Work to complete -> Your output should be the complete listing, repeated exactly.

Task material ->

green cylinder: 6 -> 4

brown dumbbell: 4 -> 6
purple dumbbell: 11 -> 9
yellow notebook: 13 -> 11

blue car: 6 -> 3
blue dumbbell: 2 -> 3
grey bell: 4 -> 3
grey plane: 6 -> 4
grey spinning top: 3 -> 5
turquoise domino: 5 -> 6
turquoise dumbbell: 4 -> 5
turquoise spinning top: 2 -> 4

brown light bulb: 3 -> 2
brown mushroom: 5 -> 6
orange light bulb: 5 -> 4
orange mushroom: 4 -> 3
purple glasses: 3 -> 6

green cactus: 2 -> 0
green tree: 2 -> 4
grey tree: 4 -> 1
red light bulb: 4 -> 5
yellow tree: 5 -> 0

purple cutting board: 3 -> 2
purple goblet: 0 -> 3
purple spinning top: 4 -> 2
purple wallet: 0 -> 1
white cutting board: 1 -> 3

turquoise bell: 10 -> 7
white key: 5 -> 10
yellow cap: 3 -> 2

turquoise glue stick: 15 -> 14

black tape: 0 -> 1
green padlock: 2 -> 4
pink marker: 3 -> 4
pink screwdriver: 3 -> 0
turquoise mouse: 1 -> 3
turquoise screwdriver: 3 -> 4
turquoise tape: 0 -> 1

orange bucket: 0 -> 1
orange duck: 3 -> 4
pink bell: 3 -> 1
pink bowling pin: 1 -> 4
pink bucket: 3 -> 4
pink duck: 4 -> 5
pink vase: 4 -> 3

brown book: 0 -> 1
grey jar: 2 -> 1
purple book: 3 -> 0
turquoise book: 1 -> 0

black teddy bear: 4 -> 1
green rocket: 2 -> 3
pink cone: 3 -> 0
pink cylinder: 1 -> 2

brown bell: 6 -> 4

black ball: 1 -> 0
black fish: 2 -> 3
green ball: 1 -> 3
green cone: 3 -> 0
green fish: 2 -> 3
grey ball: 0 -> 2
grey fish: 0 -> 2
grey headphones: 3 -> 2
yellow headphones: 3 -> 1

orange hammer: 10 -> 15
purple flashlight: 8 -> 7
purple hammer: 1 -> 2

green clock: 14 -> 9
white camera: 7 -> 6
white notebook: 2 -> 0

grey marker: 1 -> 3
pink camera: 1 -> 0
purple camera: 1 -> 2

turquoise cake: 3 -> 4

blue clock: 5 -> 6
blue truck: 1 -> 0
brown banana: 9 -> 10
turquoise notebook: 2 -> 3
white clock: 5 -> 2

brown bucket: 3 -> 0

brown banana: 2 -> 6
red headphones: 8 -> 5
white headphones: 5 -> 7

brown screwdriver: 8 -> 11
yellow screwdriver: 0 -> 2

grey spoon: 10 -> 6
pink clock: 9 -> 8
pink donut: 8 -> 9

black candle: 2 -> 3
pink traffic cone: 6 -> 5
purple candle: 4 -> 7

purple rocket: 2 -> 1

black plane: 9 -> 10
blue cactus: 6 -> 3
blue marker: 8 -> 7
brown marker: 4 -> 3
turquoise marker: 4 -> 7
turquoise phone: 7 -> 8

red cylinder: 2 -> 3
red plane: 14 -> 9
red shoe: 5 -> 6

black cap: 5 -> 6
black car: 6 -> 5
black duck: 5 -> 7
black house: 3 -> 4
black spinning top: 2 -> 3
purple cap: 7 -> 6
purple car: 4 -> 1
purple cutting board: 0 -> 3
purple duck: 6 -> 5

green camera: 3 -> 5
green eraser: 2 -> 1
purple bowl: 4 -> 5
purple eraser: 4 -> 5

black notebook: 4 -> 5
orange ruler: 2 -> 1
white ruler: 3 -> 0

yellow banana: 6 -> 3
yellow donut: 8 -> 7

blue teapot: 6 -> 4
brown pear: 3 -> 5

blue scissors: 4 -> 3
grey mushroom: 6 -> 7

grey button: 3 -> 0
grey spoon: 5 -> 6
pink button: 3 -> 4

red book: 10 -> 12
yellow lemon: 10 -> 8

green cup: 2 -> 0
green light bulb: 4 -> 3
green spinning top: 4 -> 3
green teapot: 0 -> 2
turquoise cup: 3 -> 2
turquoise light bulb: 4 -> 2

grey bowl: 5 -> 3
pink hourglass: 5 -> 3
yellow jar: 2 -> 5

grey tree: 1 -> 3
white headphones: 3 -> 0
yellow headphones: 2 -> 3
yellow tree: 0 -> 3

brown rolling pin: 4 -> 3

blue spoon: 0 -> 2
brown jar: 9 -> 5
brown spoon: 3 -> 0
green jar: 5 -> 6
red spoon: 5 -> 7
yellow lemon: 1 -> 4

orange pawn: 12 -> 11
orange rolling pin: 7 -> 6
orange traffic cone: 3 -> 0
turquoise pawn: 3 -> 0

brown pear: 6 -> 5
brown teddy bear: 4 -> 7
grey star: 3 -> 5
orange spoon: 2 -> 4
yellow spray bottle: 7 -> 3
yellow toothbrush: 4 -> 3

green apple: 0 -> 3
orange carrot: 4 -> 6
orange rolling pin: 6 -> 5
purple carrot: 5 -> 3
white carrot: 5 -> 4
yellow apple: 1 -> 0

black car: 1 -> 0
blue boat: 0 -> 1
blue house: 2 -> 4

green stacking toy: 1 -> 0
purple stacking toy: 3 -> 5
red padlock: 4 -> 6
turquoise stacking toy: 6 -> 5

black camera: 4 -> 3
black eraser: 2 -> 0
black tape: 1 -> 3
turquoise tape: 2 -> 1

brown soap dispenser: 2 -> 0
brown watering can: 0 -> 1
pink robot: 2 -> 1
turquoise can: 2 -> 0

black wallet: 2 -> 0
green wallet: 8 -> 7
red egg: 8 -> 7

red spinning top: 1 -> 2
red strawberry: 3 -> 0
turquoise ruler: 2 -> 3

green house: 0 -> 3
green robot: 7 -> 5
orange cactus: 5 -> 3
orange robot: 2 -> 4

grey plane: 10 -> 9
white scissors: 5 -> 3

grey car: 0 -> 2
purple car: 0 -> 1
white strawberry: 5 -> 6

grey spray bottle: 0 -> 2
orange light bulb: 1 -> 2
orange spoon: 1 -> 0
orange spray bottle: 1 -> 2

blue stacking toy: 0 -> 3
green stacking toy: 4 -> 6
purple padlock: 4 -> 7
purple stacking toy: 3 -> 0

Result for this exercise ->
green cylinder: 6 -> 4

brown dumbbell: 4 -> 6
purple dumbbell: 11 -> 9
yellow notebook: 13 -> 11

blue car: 6 -> 3
blue dumbbell: 2 -> 3
grey bell: 4 -> 3
grey plane: 6 -> 4
grey spinning top: 3 -> 5
turquoise domino: 5 -> 6
turquoise dumbbell: 4 -> 5
turquoise spinning top: 2 -> 4

brown light bulb: 3 -> 2
brown mushroom: 5 -> 6
orange light bulb: 5 -> 4
orange mushroom: 4 -> 3
purple glasses: 3 -> 6

green cactus: 2 -> 0
green tree: 2 -> 4
grey tree: 4 -> 1
red light bulb: 4 -> 5
yellow tree: 5 -> 0

purple cutting board: 3 -> 2
purple goblet: 0 -> 3
purple spinning top: 4 -> 2
purple wallet: 0 -> 1
white cutting board: 1 -> 3

turquoise bell: 10 -> 7
white key: 5 -> 10
yellow cap: 3 -> 2

turquoise glue stick: 15 -> 14

black tape: 0 -> 1
green padlock: 2 -> 4
pink marker: 3 -> 4
pink screwdriver: 3 -> 0
turquoise mouse: 1 -> 3
turquoise screwdriver: 3 -> 4
turquoise tape: 0 -> 1

orange bucket: 0 -> 1
orange duck: 3 -> 4
pink bell: 3 -> 1
pink bowling pin: 1 -> 4
pink bucket: 3 -> 4
pink duck: 4 -> 5
pink vase: 4 -> 3

brown book: 0 -> 1
grey jar: 2 -> 1
purple book: 3 -> 0
turquoise book: 1 -> 0

black teddy bear: 4 -> 1
green rocket: 2 -> 3
pink cone: 3 -> 0
pink cylinder: 1 -> 2

brown bell: 6 -> 4

black ball: 1 -> 0
black fish: 2 -> 3
green ball: 1 -> 3
green cone: 3 -> 0
green fish: 2 -> 3
grey ball: 0 -> 2
grey fish: 0 -> 2
grey headphones: 3 -> 2
yellow headphones: 3 -> 1

orange hammer: 10 -> 15
purple flashlight: 8 -> 7
purple hammer: 1 -> 2

green clock: 14 -> 9
white camera: 7 -> 6
white notebook: 2 -> 0

grey marker: 1 -> 3
pink camera: 1 -> 0
purple camera: 1 -> 2

turquoise cake: 3 -> 4

blue clock: 5 -> 6
blue truck: 1 -> 0
brown banana: 9 -> 10
turquoise notebook: 2 -> 3
white clock: 5 -> 2

brown bucket: 3 -> 0

brown banana: 2 -> 6
red headphones: 8 -> 5
white headphones: 5 -> 7

brown screwdriver: 8 -> 11
yellow screwdriver: 0 -> 2

grey spoon: 10 -> 6
pink clock: 9 -> 8
pink donut: 8 -> 9

black candle: 2 -> 3
pink traffic cone: 6 -> 5
purple candle: 4 -> 7

purple rocket: 2 -> 1

black plane: 9 -> 10
blue cactus: 6 -> 3
blue marker: 8 -> 7
brown marker: 4 -> 3
turquoise marker: 4 -> 7
turquoise phone: 7 -> 8

red cylinder: 2 -> 3
red plane: 14 -> 9
red shoe: 5 -> 6

black cap: 5 -> 6
black car: 6 -> 5
black duck: 5 -> 7
black house: 3 -> 4
black spinning top: 2 -> 3
purple cap: 7 -> 6
purple car: 4 -> 1
purple cutting board: 0 -> 3
purple duck: 6 -> 5

green camera: 3 -> 5
green eraser: 2 -> 1
purple bowl: 4 -> 5
purple eraser: 4 -> 5

black notebook: 4 -> 5
orange ruler: 2 -> 1
white ruler: 3 -> 0

yellow banana: 6 -> 3
yellow donut: 8 -> 7

blue teapot: 6 -> 4
brown pear: 3 -> 5

blue scissors: 4 -> 3
grey mushroom: 6 -> 7

grey button: 3 -> 0
grey spoon: 5 -> 6
pink button: 3 -> 4

red book: 10 -> 12
yellow lemon: 10 -> 8

green cup: 2 -> 0
green light bulb: 4 -> 3
green spinning top: 4 -> 3
green teapot: 0 -> 2
turquoise cup: 3 -> 2
turquoise light bulb: 4 -> 2

grey bowl: 5 -> 3
pink hourglass: 5 -> 3
yellow jar: 2 -> 5

grey tree: 1 -> 3
white headphones: 3 -> 0
yellow headphones: 2 -> 3
yellow tree: 0 -> 3

brown rolling pin: 4 -> 3

blue spoon: 0 -> 2
brown jar: 9 -> 5
brown spoon: 3 -> 0
green jar: 5 -> 6
red spoon: 5 -> 7
yellow lemon: 1 -> 4

orange pawn: 12 -> 11
orange rolling pin: 7 -> 6
orange traffic cone: 3 -> 0
turquoise pawn: 3 -> 0

brown pear: 6 -> 5
brown teddy bear: 4 -> 7
grey star: 3 -> 5
orange spoon: 2 -> 4
yellow spray bottle: 7 -> 3
yellow toothbrush: 4 -> 3

green apple: 0 -> 3
orange carrot: 4 -> 6
orange rolling pin: 6 -> 5
purple carrot: 5 -> 3
white carrot: 5 -> 4
yellow apple: 1 -> 0

black car: 1 -> 0
blue boat: 0 -> 1
blue house: 2 -> 4

green stacking toy: 1 -> 0
purple stacking toy: 3 -> 5
red padlock: 4 -> 6
turquoise stacking toy: 6 -> 5

black camera: 4 -> 3
black eraser: 2 -> 0
black tape: 1 -> 3
turquoise tape: 2 -> 1

brown soap dispenser: 2 -> 0
brown watering can: 0 -> 1
pink robot: 2 -> 1
turquoise can: 2 -> 0

black wallet: 2 -> 0
green wallet: 8 -> 7
red egg: 8 -> 7

red spinning top: 1 -> 2
red strawberry: 3 -> 0
turquoise ruler: 2 -> 3

green house: 0 -> 3
green robot: 7 -> 5
orange cactus: 5 -> 3
orange robot: 2 -> 4

grey plane: 10 -> 9
white scissors: 5 -> 3

grey car: 0 -> 2
purple car: 0 -> 1
white strawberry: 5 -> 6

grey spray bottle: 0 -> 2
orange light bulb: 1 -> 2
orange spoon: 1 -> 0
orange spray bottle: 1 -> 2

blue stacking toy: 0 -> 3
green stacking toy: 4 -> 6
purple padlock: 4 -> 7
purple stacking toy: 3 -> 0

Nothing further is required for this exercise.